When you reach the line containing "blue plate C6 level 1 -> none" in the entries below, start writing out each line exactly, and stop after the line containing "none -> pink round brick F6 level 4".

→ **MATERIAL SUPPLIED**:
━━━━━━━━
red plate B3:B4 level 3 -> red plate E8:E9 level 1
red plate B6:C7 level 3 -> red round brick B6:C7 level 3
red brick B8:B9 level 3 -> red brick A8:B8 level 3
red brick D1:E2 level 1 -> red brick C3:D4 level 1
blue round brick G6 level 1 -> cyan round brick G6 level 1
━━━━━━━━
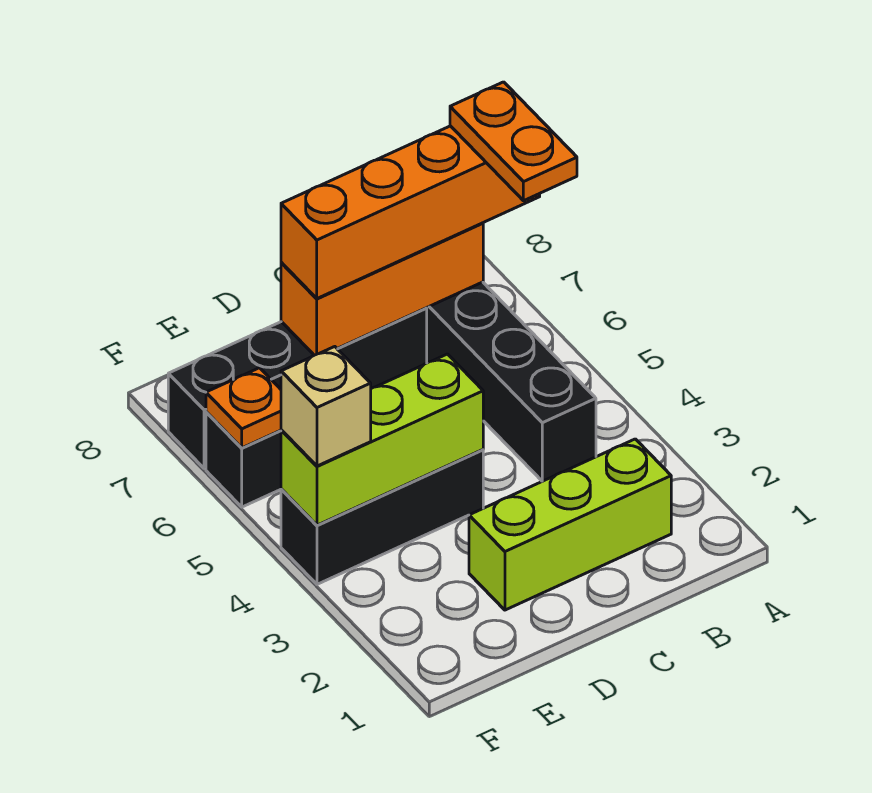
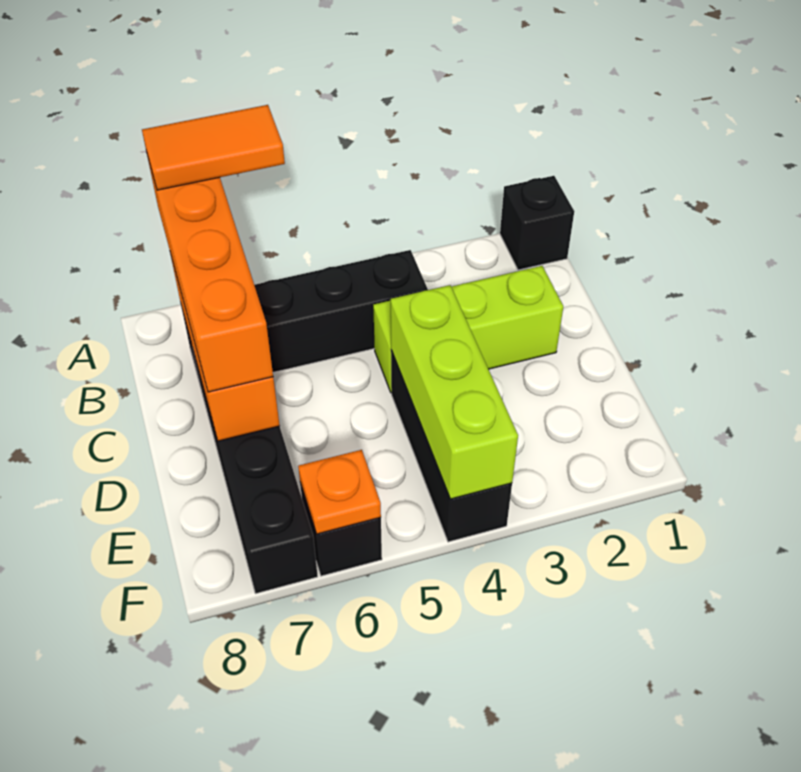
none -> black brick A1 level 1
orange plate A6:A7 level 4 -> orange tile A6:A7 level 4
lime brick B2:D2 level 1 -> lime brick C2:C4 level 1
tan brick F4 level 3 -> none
━━━━━━━━
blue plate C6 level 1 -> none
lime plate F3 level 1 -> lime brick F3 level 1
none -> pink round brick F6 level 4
━━━━━━━━
→ **RESPONSE AREA**:
blue plate C6 level 1 -> none
lime plate F3 level 1 -> lime brick F3 level 1
none -> pink round brick F6 level 4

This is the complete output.